DATA UNDER STUDY:
━━━

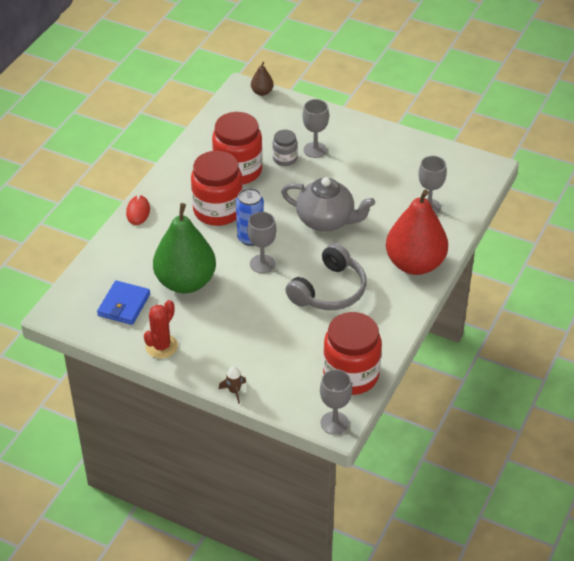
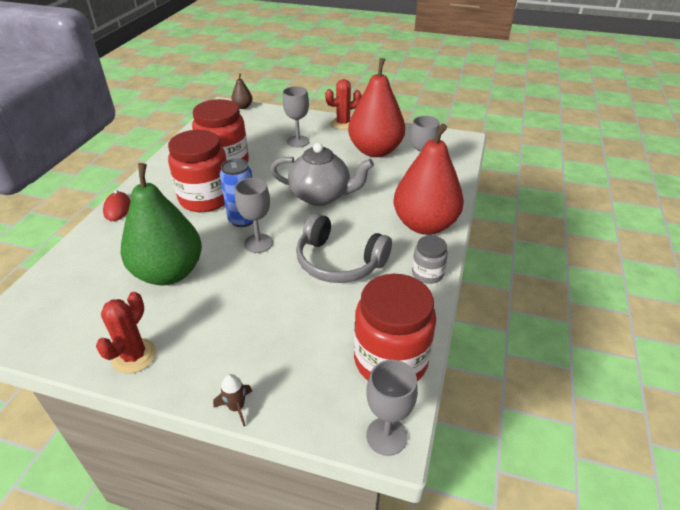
camera: 10 degrees left, 5 degrees down
blue wallet [97,280,150,325] -> none
grey jar [272,130,298,166] -> grey jar moved to [412,235,448,284]
grey headphones [285,243,367,310] -> grey headphones turned 90 degrees clockwise [296,213,392,283]
none -> red cactus [325,79,361,129]
none -> red pear [348,58,405,157]

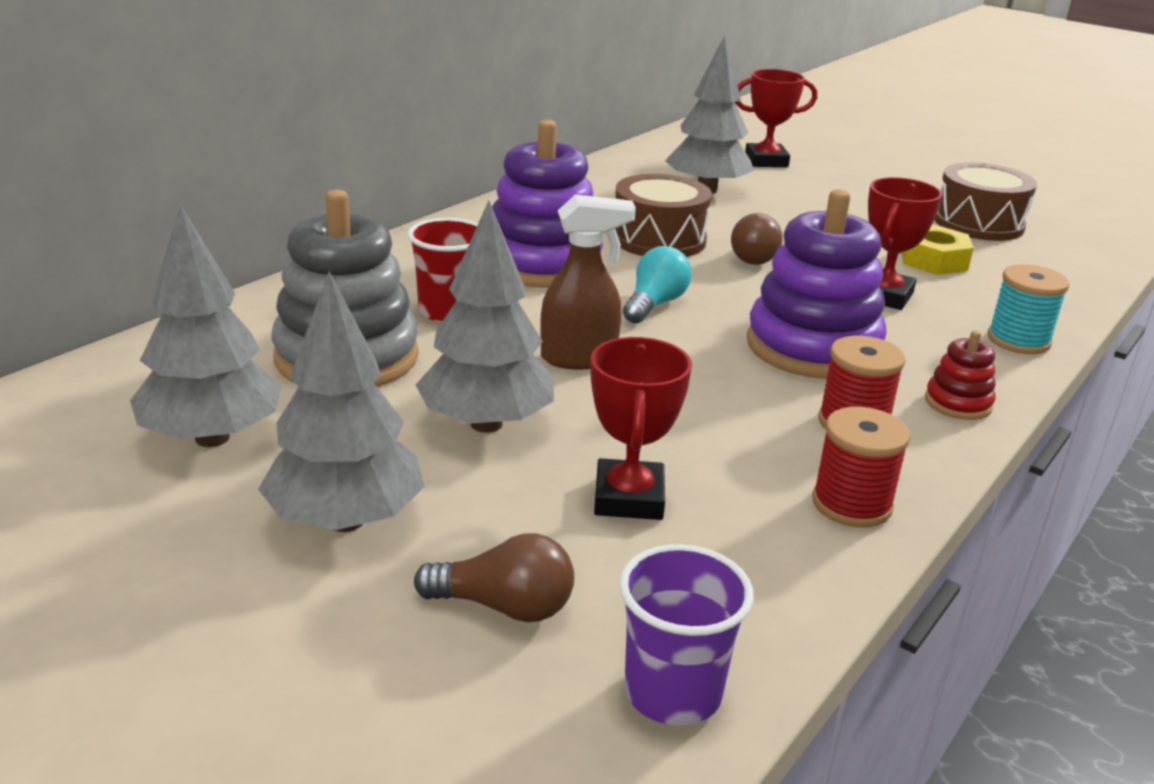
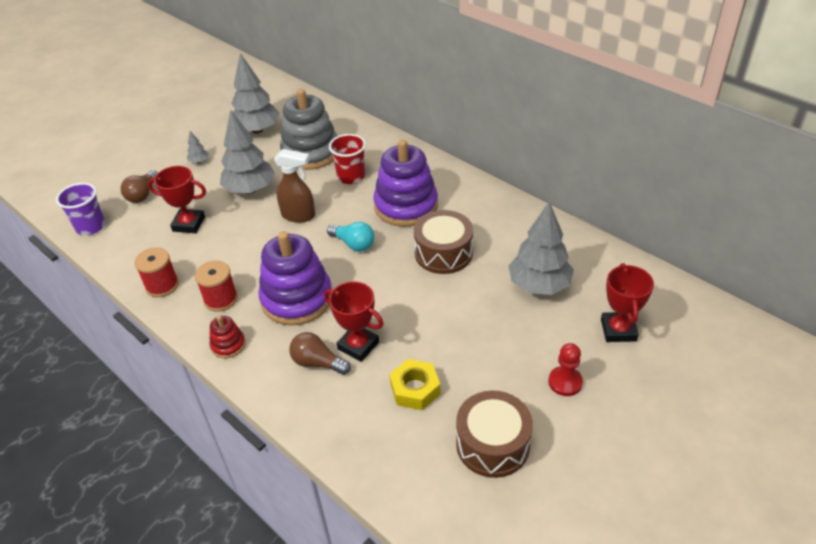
camera: 100 degrees right, 15 degrees up
grey tree [258,272,425,532] -> grey tree [187,131,209,163], size x0.42
brown spray bottle [540,194,636,369] -> brown spray bottle turned 75 degrees counterclockwise [274,149,315,223]
brown light bulb [731,213,783,265] -> brown light bulb moved to [289,332,351,375]
turquoise spool [988,264,1069,354] -> none
none -> red pawn [548,343,583,396]

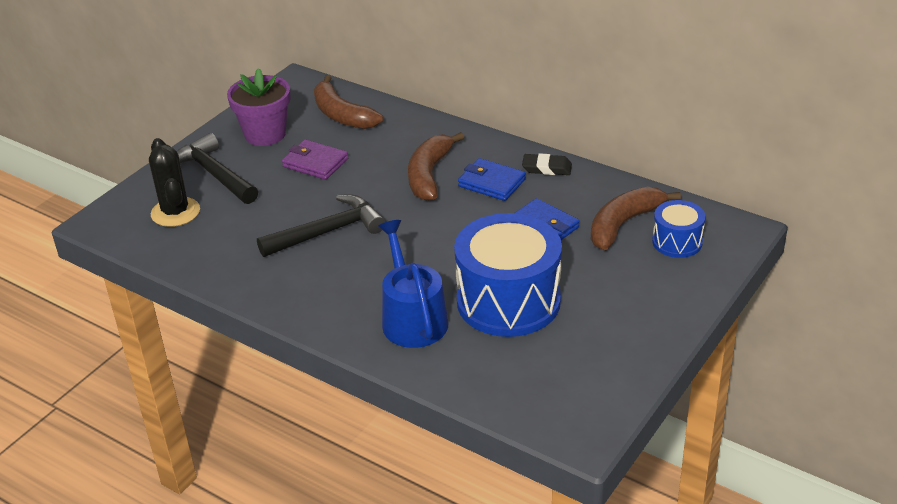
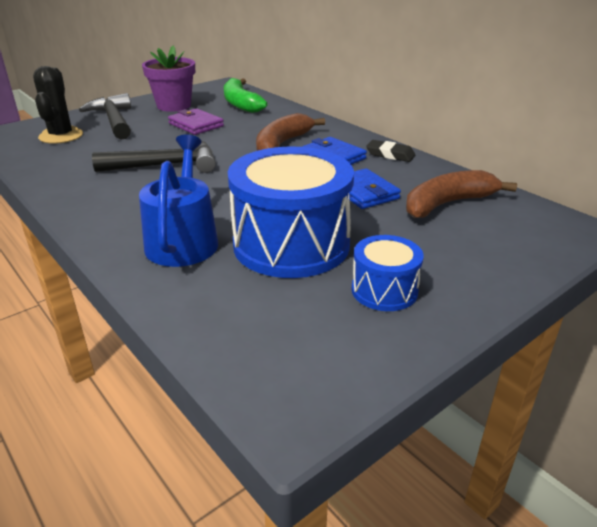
camera: 15 degrees right, 5 degrees down
brown banana [314,75,383,129] -> green banana [224,78,267,113]
blue drum [652,200,706,258] -> blue drum moved to [352,235,424,311]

━━━

TASK PROMPT: Check each line of the entries, and copy the ones that contain "brown".

TASK RESPONSE:
brown spray bottle [540,194,636,369] -> brown spray bottle turned 75 degrees counterclockwise [274,149,315,223]
brown light bulb [731,213,783,265] -> brown light bulb moved to [289,332,351,375]
brown banana [314,75,383,129] -> green banana [224,78,267,113]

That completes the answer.